Task item | Give again, word for word, every line in the entries below from the line with "black truck: 4 -> 6" up to and including the line with "pink egg: 9 -> 8", and no other line.

(Records from a collection)
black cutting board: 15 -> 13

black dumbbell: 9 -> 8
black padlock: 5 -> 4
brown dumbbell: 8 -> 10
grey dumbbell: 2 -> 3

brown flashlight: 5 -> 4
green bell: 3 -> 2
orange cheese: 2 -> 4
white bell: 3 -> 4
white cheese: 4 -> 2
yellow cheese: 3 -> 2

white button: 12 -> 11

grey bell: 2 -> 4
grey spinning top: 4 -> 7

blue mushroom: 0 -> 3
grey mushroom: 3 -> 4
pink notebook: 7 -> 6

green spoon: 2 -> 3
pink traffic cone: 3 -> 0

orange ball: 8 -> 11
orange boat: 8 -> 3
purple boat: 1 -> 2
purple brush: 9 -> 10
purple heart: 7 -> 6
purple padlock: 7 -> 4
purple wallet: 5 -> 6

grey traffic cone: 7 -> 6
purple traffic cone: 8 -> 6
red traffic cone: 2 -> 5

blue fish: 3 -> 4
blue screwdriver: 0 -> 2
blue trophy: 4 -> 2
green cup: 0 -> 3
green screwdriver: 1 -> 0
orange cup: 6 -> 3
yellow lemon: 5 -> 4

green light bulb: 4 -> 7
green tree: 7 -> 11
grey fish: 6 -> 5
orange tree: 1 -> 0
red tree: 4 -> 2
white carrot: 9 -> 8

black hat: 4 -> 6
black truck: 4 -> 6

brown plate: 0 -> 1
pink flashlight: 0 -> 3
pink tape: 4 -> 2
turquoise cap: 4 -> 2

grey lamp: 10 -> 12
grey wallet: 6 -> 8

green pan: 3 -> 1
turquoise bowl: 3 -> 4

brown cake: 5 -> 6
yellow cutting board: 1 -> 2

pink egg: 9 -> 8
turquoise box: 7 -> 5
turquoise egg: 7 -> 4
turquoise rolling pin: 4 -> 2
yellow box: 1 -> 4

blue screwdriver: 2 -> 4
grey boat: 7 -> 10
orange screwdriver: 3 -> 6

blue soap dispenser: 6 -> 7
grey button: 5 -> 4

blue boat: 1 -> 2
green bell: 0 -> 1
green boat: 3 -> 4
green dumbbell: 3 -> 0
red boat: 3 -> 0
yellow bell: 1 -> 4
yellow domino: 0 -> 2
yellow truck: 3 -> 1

The completed task |
black truck: 4 -> 6

brown plate: 0 -> 1
pink flashlight: 0 -> 3
pink tape: 4 -> 2
turquoise cap: 4 -> 2

grey lamp: 10 -> 12
grey wallet: 6 -> 8

green pan: 3 -> 1
turquoise bowl: 3 -> 4

brown cake: 5 -> 6
yellow cutting board: 1 -> 2

pink egg: 9 -> 8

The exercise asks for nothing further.